**EXERCISE OBJECTIVE:**
Word for word, restate every line of the listing that follows.

**EXTRACTED ENTRIES:**

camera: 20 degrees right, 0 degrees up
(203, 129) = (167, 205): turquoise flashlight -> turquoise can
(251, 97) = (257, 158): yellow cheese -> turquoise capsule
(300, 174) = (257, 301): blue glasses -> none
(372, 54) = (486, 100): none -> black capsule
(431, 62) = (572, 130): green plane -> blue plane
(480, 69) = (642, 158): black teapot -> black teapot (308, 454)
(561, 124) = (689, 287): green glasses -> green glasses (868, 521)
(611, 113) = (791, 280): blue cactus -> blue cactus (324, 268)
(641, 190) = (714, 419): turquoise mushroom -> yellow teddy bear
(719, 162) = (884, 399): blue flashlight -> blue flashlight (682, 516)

**EXERCISE RESULT:**
camera: 20 degrees right, 0 degrees up
(203, 129) = (167, 205): turquoise flashlight -> turquoise can
(251, 97) = (257, 158): yellow cheese -> turquoise capsule
(300, 174) = (257, 301): blue glasses -> none
(372, 54) = (486, 100): none -> black capsule
(431, 62) = (572, 130): green plane -> blue plane
(480, 69) = (642, 158): black teapot -> black teapot (308, 454)
(561, 124) = (689, 287): green glasses -> green glasses (868, 521)
(611, 113) = (791, 280): blue cactus -> blue cactus (324, 268)
(641, 190) = (714, 419): turquoise mushroom -> yellow teddy bear
(719, 162) = (884, 399): blue flashlight -> blue flashlight (682, 516)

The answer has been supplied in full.